*** Opening GIVEN ENTRIES ***
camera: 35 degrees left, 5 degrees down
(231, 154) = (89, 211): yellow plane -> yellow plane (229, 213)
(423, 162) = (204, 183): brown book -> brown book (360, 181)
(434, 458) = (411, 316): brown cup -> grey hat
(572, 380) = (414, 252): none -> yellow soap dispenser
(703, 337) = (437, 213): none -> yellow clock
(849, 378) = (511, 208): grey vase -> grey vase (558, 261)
*** Closing GIVEN ENTRIES ***
*** Opening GIVEN ENTRIES ***
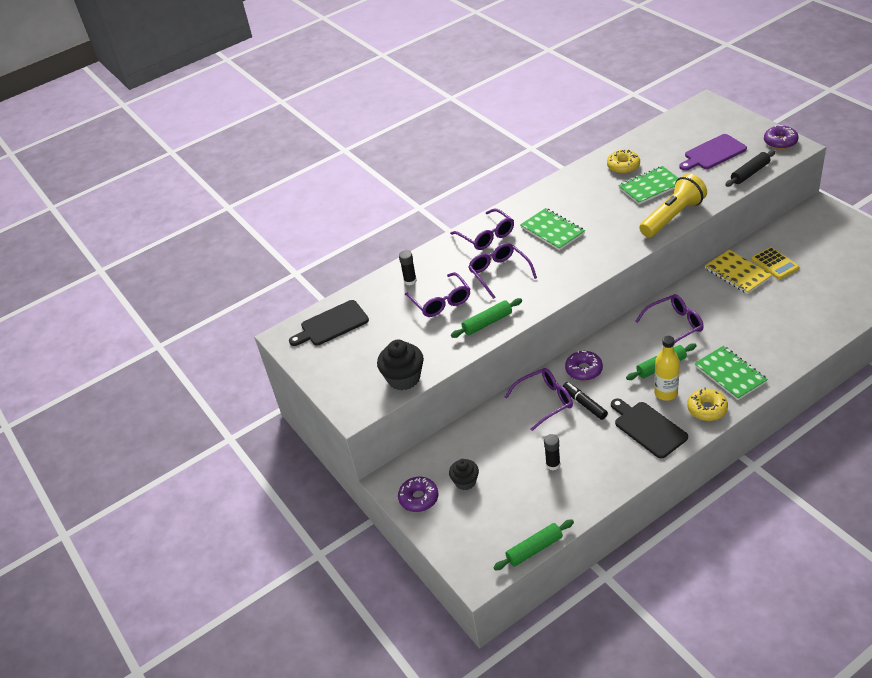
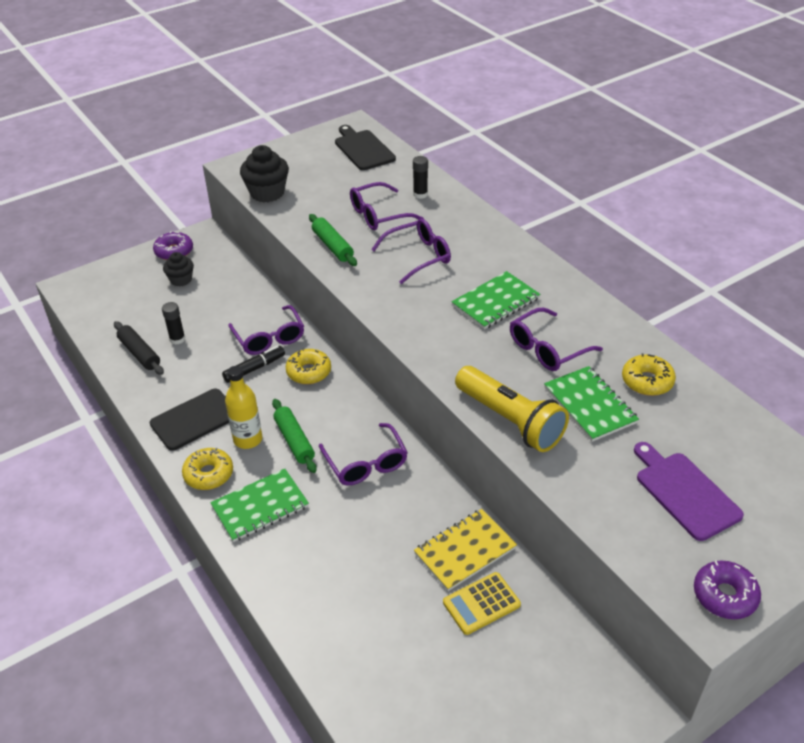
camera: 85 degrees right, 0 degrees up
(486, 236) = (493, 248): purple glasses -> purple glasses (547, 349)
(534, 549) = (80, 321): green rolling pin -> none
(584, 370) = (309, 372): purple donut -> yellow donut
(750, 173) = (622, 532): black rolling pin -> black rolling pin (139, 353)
*** Closing GIVEN ENTRIES ***
*** Opening GIVEN ENTRIES ***
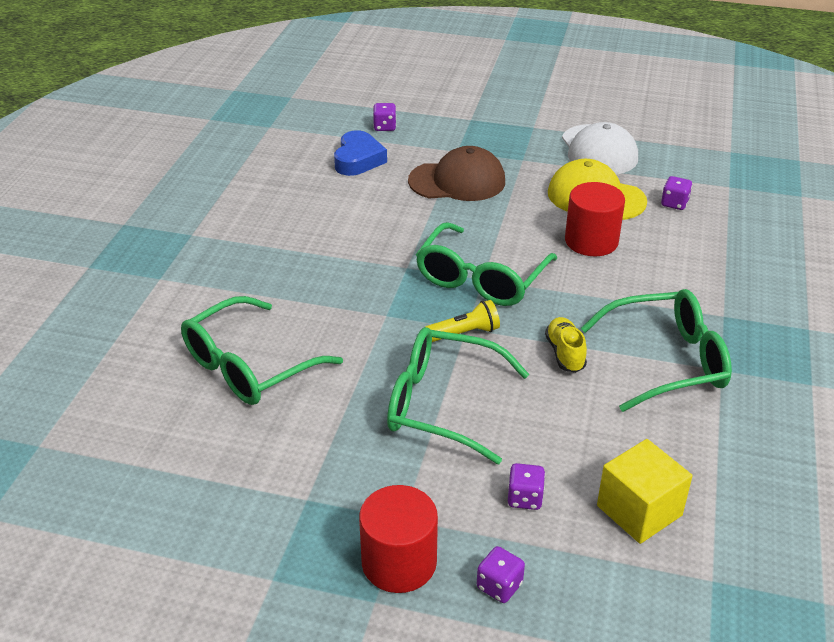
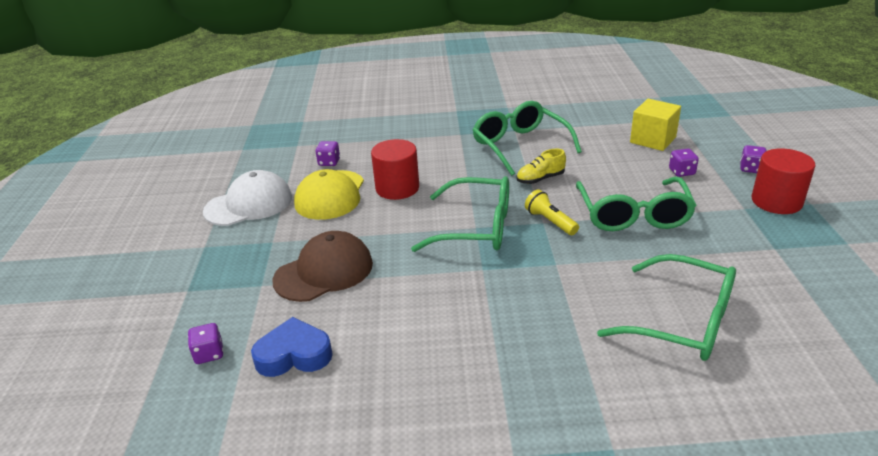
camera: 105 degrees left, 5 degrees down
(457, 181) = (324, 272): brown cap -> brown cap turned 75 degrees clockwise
*** Closing GIVEN ENTRIES ***
Scan the records above for the string "camera", then select every line that holds it.

*YOUR RESPONSE:*
camera: 35 degrees left, 5 degrees down
camera: 85 degrees right, 0 degrees up
camera: 105 degrees left, 5 degrees down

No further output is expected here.